Exercise objective
Copy all the records exactly, but keep the pictures out of your version.

*** Input data

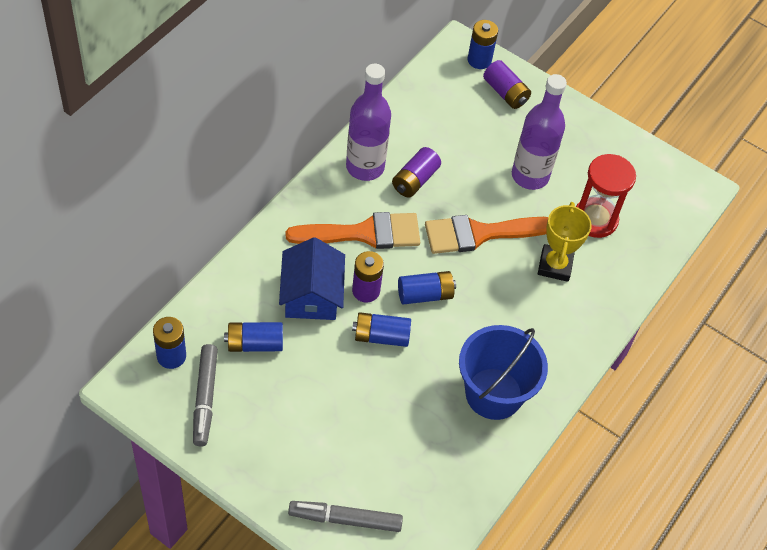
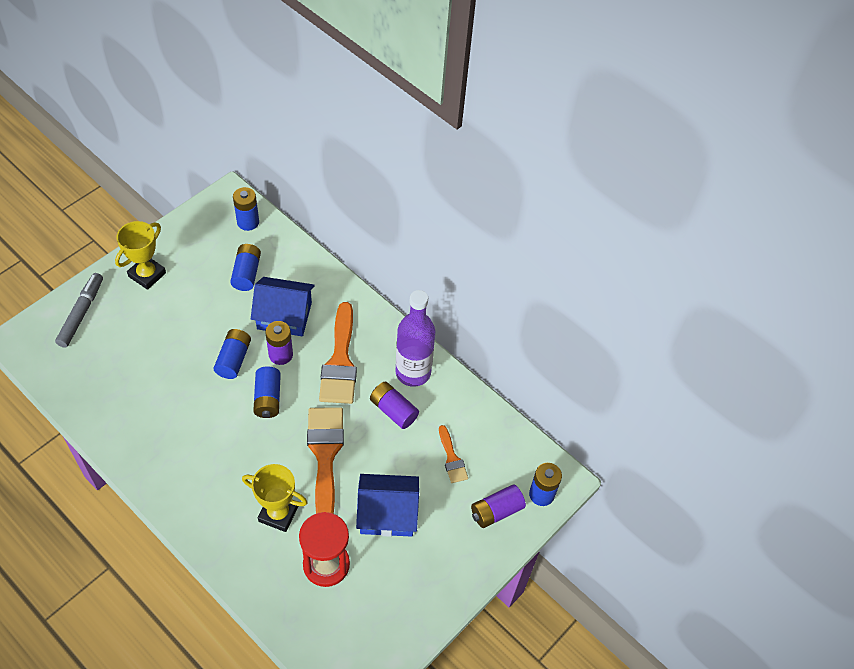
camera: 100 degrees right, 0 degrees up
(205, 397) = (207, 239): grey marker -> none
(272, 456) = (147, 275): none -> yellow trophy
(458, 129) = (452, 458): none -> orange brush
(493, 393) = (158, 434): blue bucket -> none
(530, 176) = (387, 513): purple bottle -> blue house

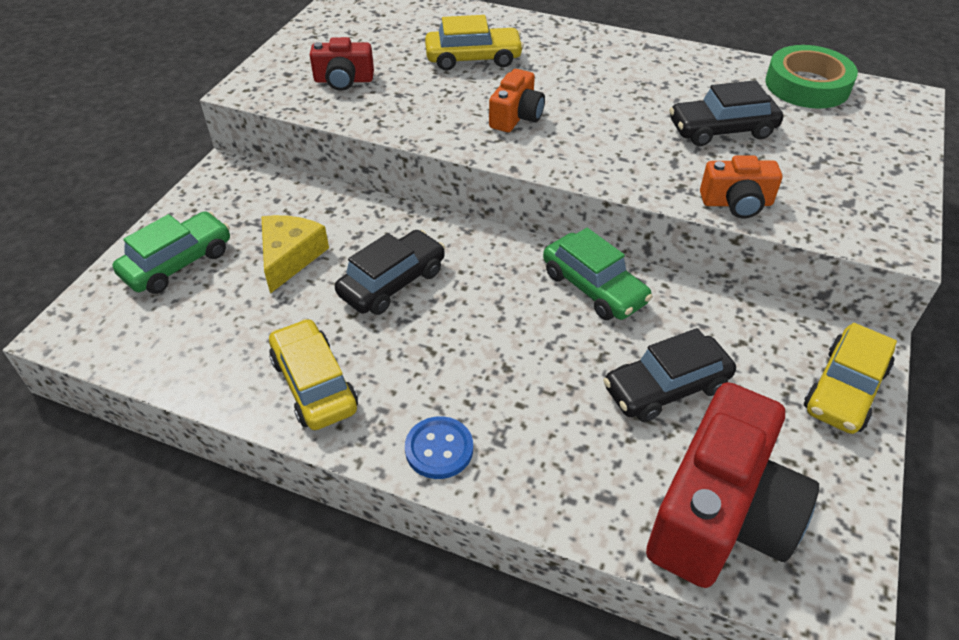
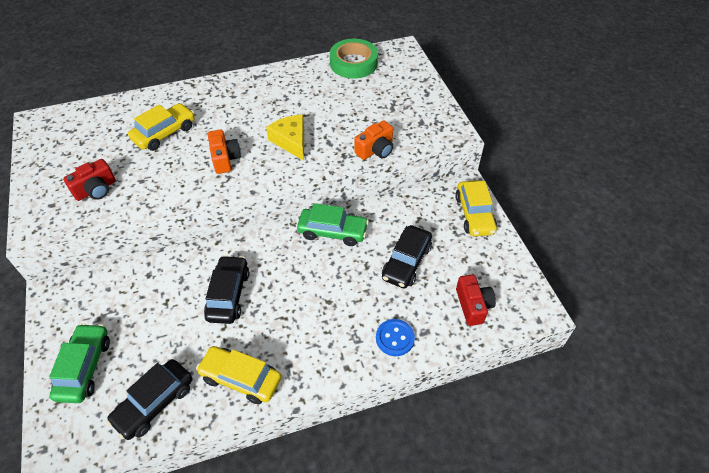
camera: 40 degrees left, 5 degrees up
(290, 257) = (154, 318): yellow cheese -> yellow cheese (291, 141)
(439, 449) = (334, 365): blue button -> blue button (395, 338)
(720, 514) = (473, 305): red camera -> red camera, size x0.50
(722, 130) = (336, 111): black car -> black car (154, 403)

******

Final answer
camera: 100 degrees right, 0 degrees up
(205, 397) = (207, 239): grey marker -> none
(272, 456) = (147, 275): none -> yellow trophy
(458, 129) = (452, 458): none -> orange brush
(493, 393) = (158, 434): blue bucket -> none
(530, 176) = (387, 513): purple bottle -> blue house

camera: 40 degrees left, 5 degrees up
(290, 257) = (154, 318): yellow cheese -> yellow cheese (291, 141)
(439, 449) = (334, 365): blue button -> blue button (395, 338)
(720, 514) = (473, 305): red camera -> red camera, size x0.50
(722, 130) = (336, 111): black car -> black car (154, 403)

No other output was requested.